Top of Exercise materials
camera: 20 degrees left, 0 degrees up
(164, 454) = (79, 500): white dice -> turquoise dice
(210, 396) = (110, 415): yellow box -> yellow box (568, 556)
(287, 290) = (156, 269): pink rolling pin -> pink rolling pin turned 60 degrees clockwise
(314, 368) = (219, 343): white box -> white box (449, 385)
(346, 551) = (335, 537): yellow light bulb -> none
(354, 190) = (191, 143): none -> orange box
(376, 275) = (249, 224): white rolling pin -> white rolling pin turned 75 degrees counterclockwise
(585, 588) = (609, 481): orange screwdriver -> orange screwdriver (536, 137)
Bottom of Exercise materials
» Task directions
The word "degrees" may occur in lines of the data above; say how many lines hold it, giving only the number.

» Task result
3